[Scene change data]
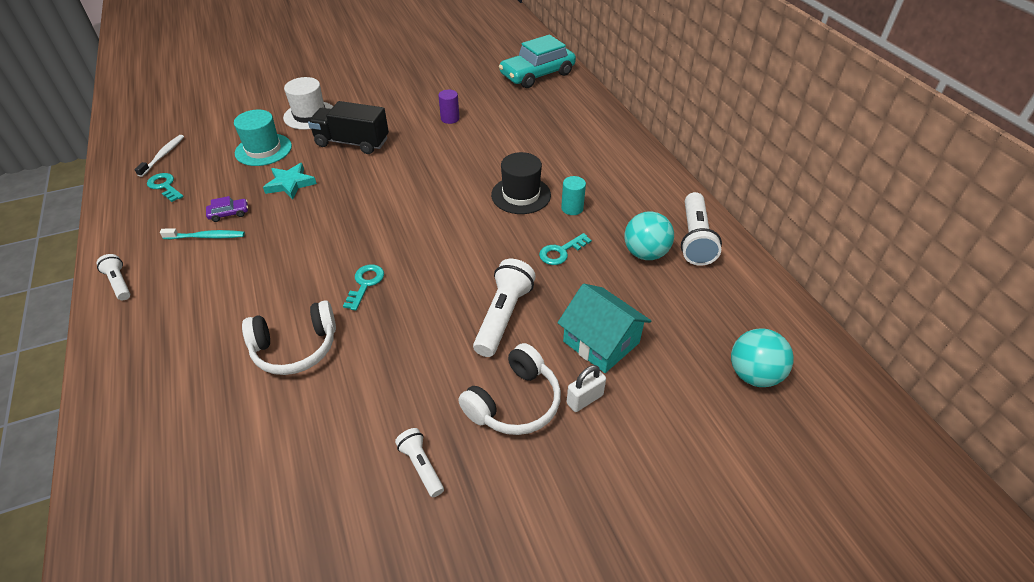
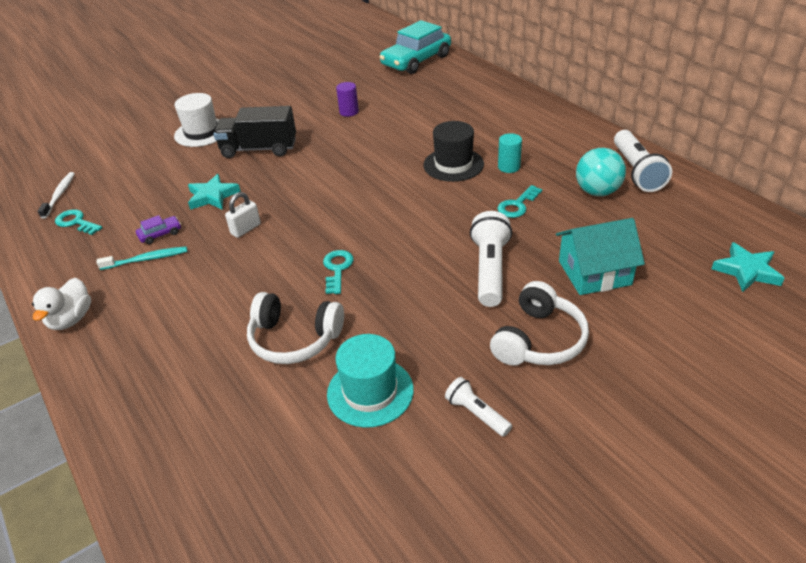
camera: 10 degrees left, 5 degrees down
white flashlight [97,254,130,300] -> white duck [32,278,91,330]
turquoise hat [234,110,292,166] -> turquoise hat moved to [327,334,414,428]
white headphones [242,300,336,375] -> white headphones turned 45 degrees clockwise [247,292,344,364]
turquoise house [557,284,651,373] -> turquoise house turned 45 degrees counterclockwise [556,218,645,295]
white padlock [567,365,606,412] -> white padlock moved to [225,192,261,238]
turquoise ball [731,328,794,387] -> turquoise star [712,242,785,292]

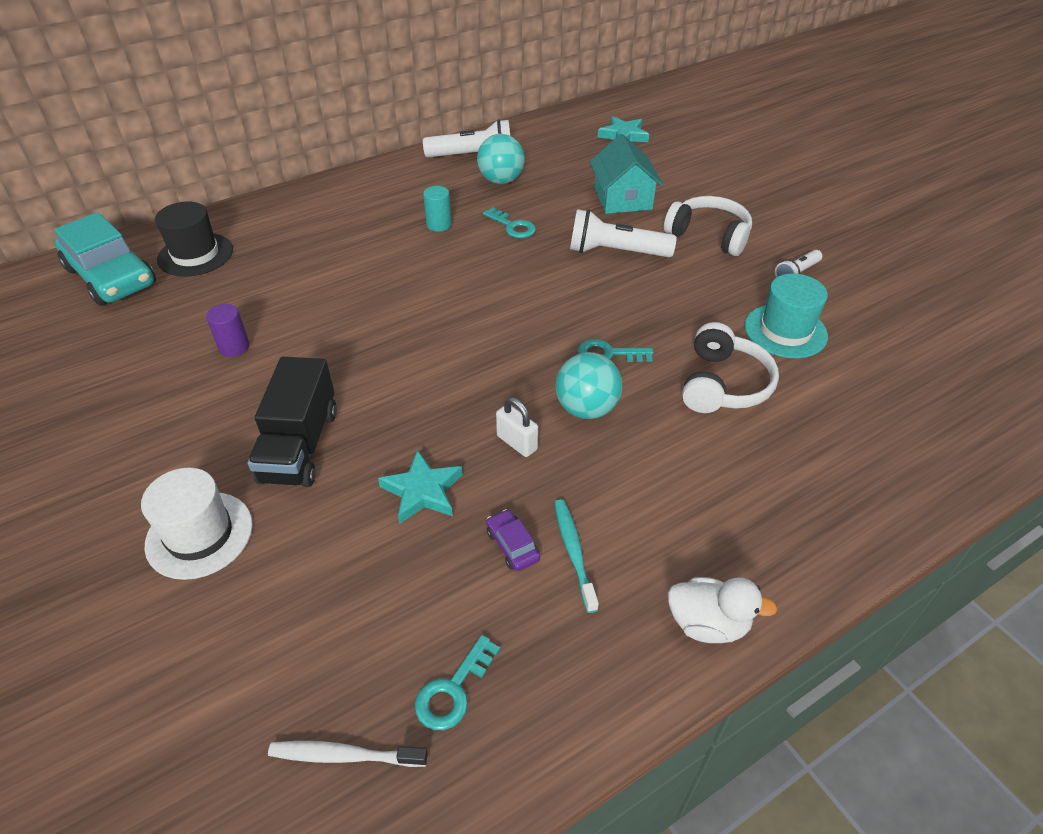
camera: 90 degrees left, 5 degrees up
black hat [423,121,484,182] -> black hat moved to [155,201,233,277]
none -> turquoise ball [555,352,623,419]

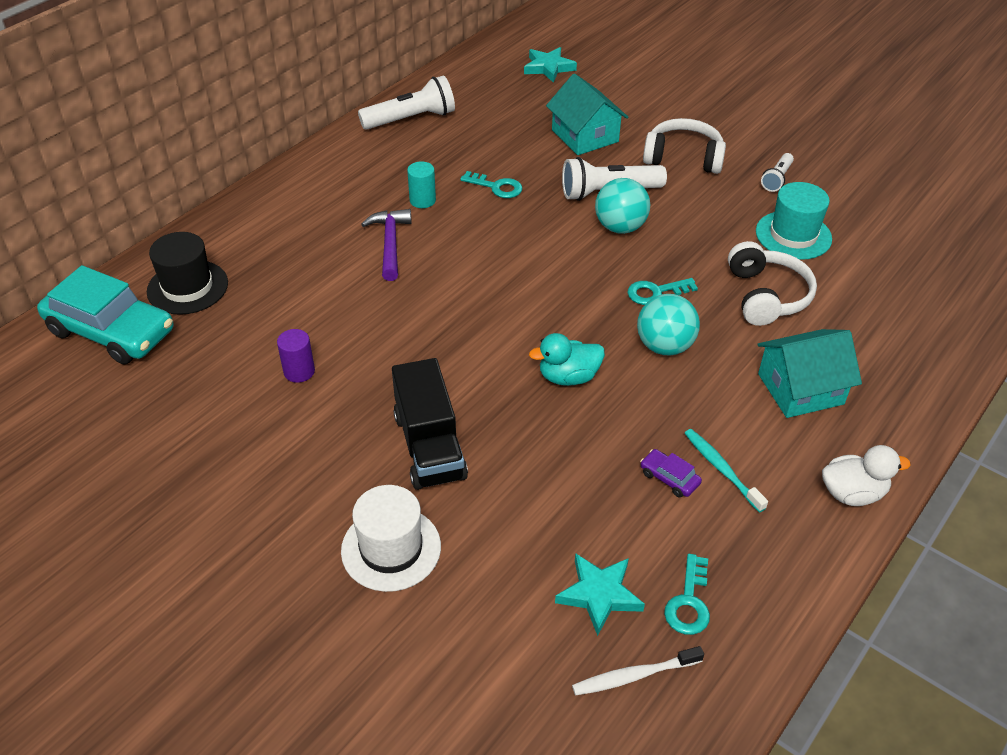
camera: 20 degrees left, 0 degrees up
turquoise star [378,450,463,524] -> turquoise star moved to [555,553,645,636]
turquoise ball [477,134,525,184] -> turquoise ball moved to [595,178,650,234]
white padlock [496,397,538,457] -> none
none -> purple hammer [361,209,411,281]
none -> turquoise duck [529,333,605,386]
none -> turquoise house [757,329,862,418]

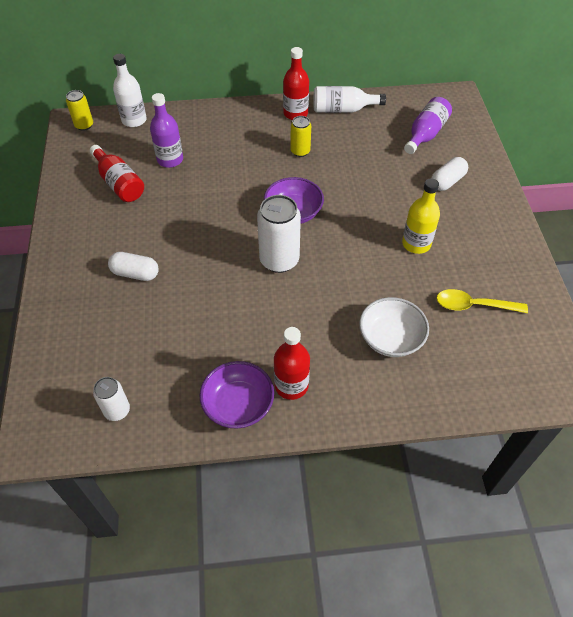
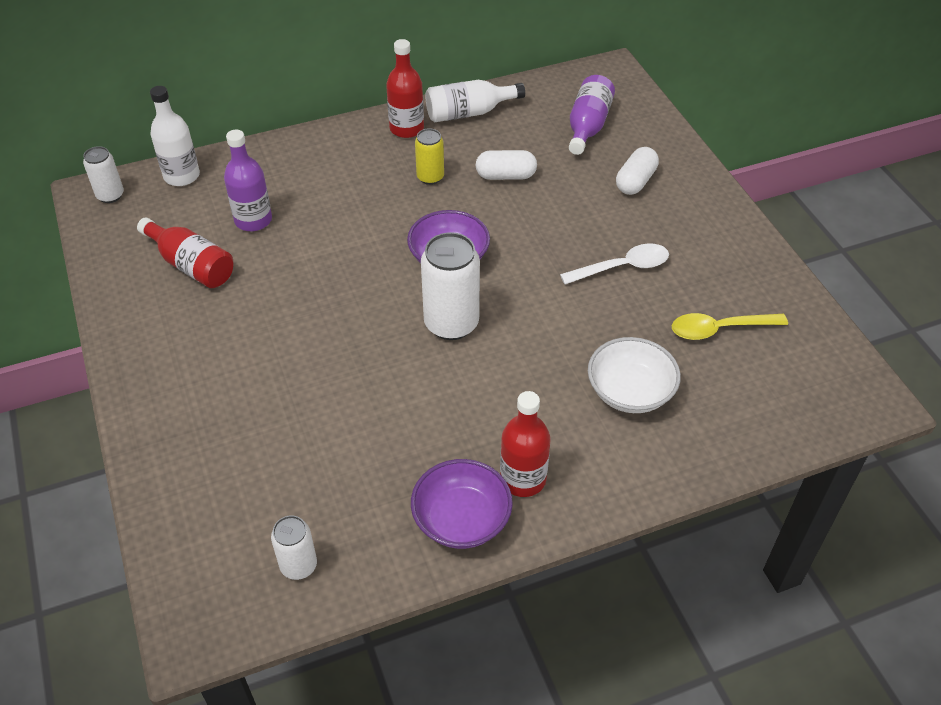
camera: 15 degrees left, 5 degrees down
yellow can [66,90,93,131] -> white can [83,146,124,203]
white capsule [108,252,159,281] -> white capsule moved to [476,150,537,180]
yellow bottle [402,178,440,254] -> white spoon [560,244,669,285]

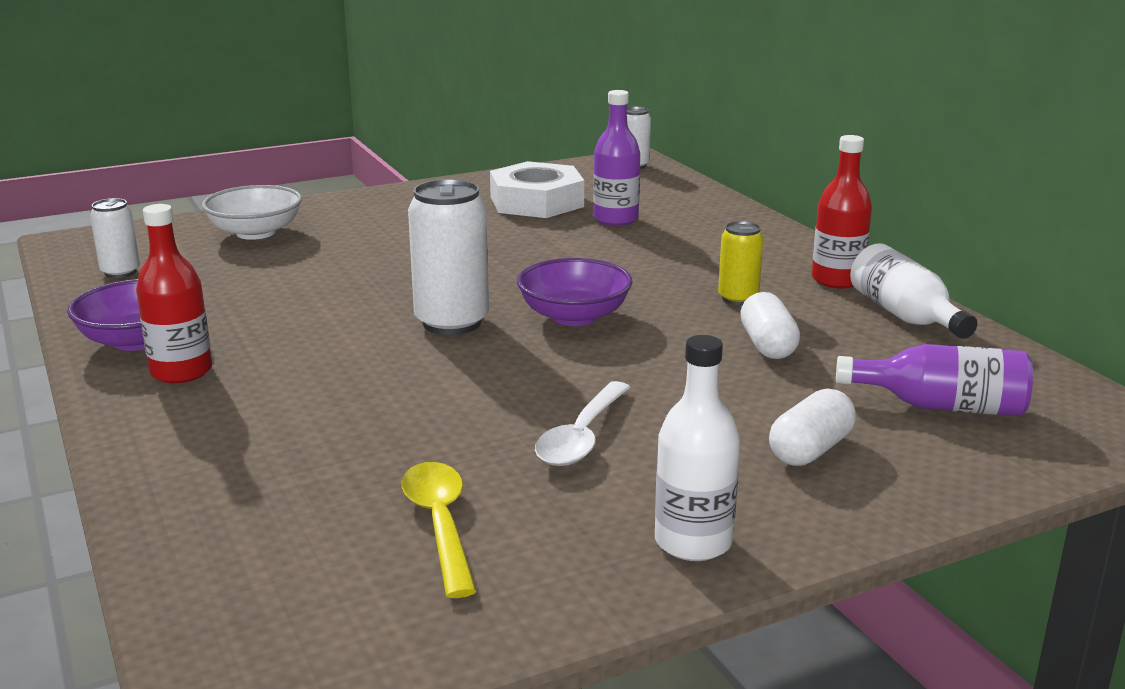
camera: 85 degrees right, 25 degrees down
red bottle [137,218,233,288] -> white nut [490,161,584,218]
white bottle [150,86,200,186] -> white bottle moved to [655,335,740,561]
white spoon [560,244,669,285] -> white spoon turned 45 degrees clockwise [535,381,631,466]
white bowl [588,337,681,413] -> white bowl moved to [202,185,302,240]
white capsule [616,147,659,195] -> white capsule turned 75 degrees counterclockwise [769,389,856,466]

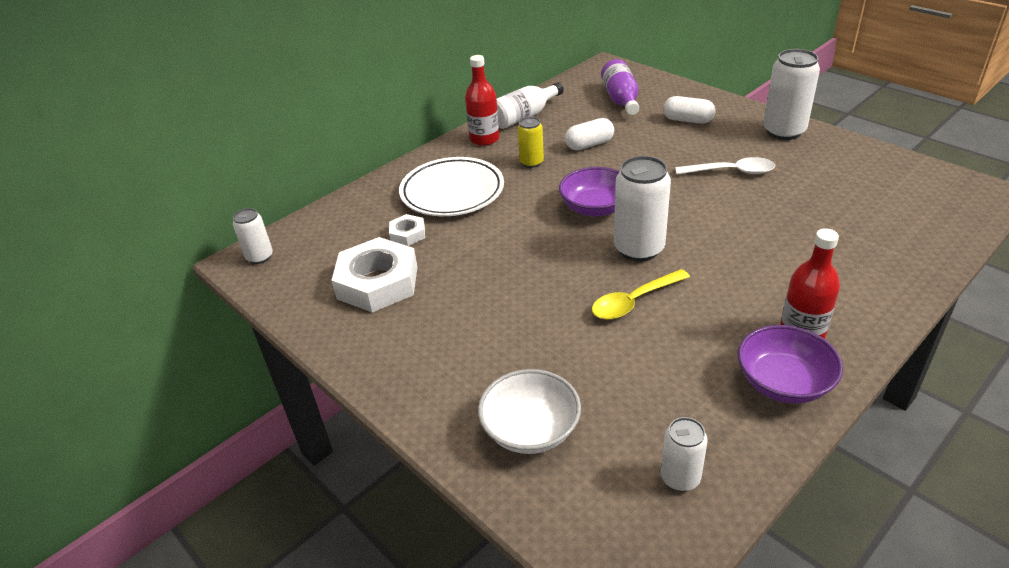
camera: 105 degrees left, 15 degrees up
yellow spoon [402,462,477,598] -> yellow spoon moved to [592,269,690,320]
purple bottle [593,90,640,226] -> white nut [389,214,425,246]
white bottle [655,335,740,561] -> white can [763,49,820,140]
none -> white plate [399,157,504,216]

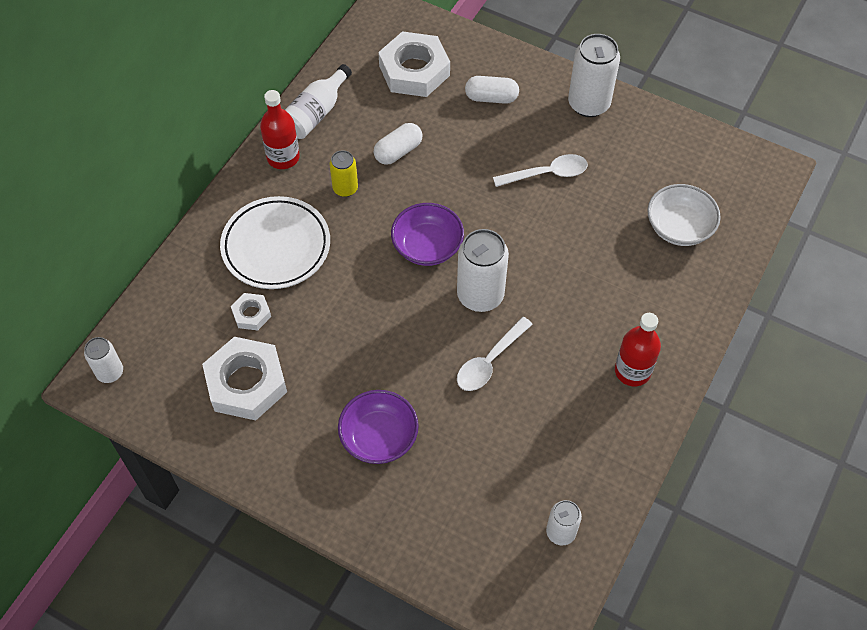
camera: 20 degrees left, 20 degrees up
white bowl [478,369,581,454] -> white bowl moved to [648,184,721,246]
yellow spoon [592,269,690,320] -> white spoon [457,317,533,391]
purple bottle [601,59,639,115] -> white nut [378,31,450,97]
purple bowl [738,325,843,404] -> purple bowl moved to [338,390,419,464]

# YOUR INSTRUCTIONS
Report all lines of the data that include the word "house".

# RESPONSE AREA
turquoise house [557,284,651,373] -> turquoise house turned 45 degrees counterclockwise [556,218,645,295]
none -> turquoise house [757,329,862,418]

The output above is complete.